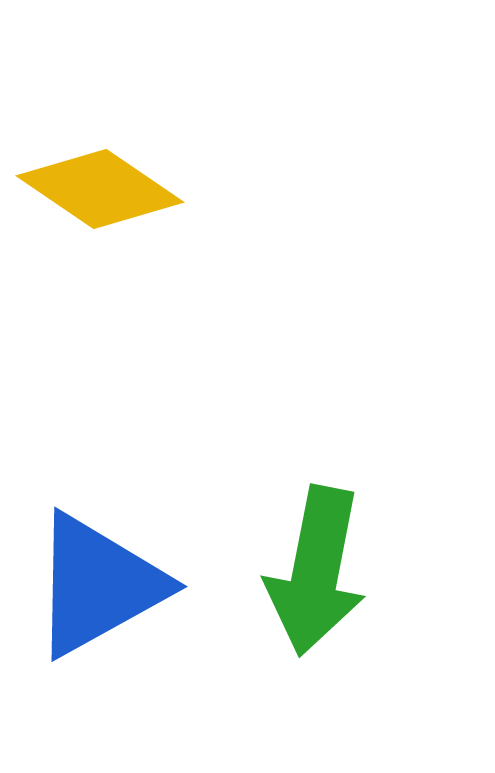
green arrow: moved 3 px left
-=-=-=-=-
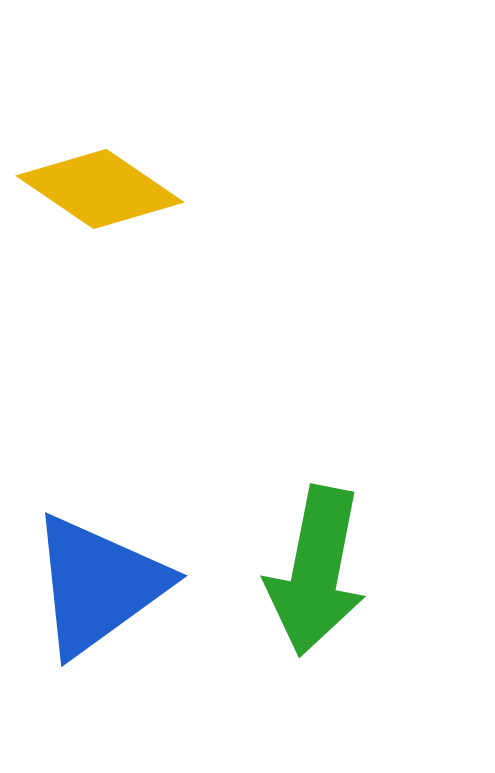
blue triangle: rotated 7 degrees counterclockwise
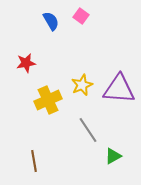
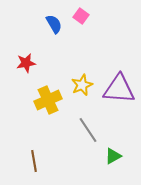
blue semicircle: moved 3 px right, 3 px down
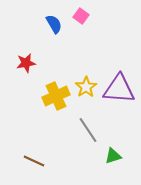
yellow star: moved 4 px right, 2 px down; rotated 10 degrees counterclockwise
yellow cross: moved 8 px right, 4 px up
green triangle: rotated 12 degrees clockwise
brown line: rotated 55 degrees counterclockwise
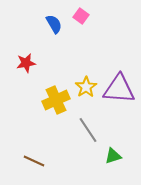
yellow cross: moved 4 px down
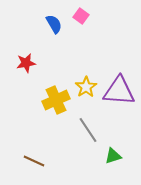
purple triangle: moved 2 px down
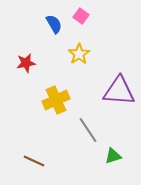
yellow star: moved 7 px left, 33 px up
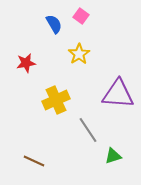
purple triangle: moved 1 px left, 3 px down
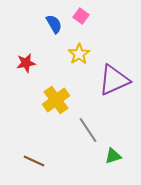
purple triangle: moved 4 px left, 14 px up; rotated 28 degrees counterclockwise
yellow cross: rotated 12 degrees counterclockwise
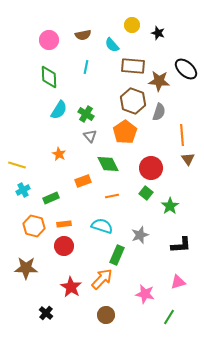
-=-=-=-=-
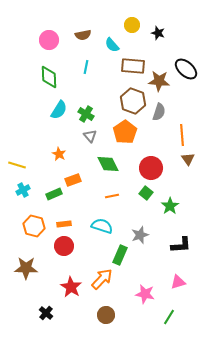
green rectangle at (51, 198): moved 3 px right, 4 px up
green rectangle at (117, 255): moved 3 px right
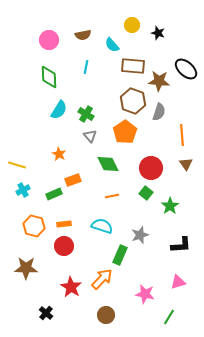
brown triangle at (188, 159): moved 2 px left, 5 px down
-=-=-=-=-
### TASK TO CARRY OUT
How many lines in the records contain the word "counterclockwise"? Give only the number.

### WORKED SOLUTION
5